Which lines in the data below contain the string "instrumentName"? Show each of them in full.

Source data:
-.-.-
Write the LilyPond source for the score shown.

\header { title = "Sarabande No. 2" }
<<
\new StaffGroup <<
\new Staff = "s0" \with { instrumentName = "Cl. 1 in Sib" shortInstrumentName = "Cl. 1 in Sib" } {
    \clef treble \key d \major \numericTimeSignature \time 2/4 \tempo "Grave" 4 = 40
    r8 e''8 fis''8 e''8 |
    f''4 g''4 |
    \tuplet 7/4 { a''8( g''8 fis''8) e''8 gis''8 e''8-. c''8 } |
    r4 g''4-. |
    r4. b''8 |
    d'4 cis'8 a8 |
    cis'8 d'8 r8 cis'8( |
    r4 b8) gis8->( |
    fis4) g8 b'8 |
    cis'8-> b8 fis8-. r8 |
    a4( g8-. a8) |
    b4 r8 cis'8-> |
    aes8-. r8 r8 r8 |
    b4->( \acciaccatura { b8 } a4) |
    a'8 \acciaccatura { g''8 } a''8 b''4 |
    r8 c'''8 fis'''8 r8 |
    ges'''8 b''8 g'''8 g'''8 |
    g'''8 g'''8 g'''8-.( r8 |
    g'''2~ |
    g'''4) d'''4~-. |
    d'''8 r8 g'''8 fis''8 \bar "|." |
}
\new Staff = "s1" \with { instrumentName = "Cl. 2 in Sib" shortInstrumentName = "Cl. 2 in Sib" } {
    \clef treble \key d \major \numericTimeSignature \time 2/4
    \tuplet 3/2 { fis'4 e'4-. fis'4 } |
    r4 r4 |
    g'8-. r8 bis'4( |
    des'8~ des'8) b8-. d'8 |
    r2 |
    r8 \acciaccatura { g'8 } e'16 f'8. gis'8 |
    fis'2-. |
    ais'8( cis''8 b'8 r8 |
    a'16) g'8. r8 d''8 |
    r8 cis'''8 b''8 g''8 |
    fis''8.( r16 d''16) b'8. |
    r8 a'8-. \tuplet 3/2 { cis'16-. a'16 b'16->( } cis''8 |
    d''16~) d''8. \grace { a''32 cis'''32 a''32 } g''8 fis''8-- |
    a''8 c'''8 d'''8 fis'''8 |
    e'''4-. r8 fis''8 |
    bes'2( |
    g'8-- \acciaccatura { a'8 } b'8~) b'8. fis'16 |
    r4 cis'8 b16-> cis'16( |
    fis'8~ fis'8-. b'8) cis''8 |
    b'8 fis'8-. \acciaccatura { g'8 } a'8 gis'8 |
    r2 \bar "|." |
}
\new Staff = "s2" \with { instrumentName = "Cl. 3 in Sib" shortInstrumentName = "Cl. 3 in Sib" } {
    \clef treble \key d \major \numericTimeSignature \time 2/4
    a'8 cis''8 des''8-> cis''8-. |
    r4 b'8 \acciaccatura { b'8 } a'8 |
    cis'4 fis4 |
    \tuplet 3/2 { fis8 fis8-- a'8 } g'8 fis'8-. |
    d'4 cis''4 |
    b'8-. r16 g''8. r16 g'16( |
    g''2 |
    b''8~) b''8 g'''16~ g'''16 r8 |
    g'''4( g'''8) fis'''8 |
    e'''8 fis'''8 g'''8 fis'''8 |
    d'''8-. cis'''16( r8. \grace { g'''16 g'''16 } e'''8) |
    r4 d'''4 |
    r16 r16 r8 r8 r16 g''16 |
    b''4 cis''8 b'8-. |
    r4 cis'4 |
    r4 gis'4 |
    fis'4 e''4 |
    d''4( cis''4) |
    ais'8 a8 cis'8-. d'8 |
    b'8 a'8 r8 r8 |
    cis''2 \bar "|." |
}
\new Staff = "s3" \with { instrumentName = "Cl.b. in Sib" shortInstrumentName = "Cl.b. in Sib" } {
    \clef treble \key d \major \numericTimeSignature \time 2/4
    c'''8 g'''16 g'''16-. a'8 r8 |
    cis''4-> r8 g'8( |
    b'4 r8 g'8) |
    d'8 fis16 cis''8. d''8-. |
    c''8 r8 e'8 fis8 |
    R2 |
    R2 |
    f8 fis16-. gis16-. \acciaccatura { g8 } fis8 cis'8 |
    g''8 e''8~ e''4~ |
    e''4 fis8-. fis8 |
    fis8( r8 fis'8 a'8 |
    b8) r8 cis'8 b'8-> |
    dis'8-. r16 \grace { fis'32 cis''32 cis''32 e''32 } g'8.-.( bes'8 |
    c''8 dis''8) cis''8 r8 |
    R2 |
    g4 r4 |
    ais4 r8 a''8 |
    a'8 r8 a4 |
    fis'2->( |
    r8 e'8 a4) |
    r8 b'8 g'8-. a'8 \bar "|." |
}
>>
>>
-.-.-
▸ Finished answer
\new Staff = "s0" \with { instrumentName = "Cl. 1 in Sib" shortInstrumentName = "Cl. 1 in Sib" } {
\new Staff = "s1" \with { instrumentName = "Cl. 2 in Sib" shortInstrumentName = "Cl. 2 in Sib" } {
\new Staff = "s2" \with { instrumentName = "Cl. 3 in Sib" shortInstrumentName = "Cl. 3 in Sib" } {
\new Staff = "s3" \with { instrumentName = "Cl.b. in Sib" shortInstrumentName = "Cl.b. in Sib" } {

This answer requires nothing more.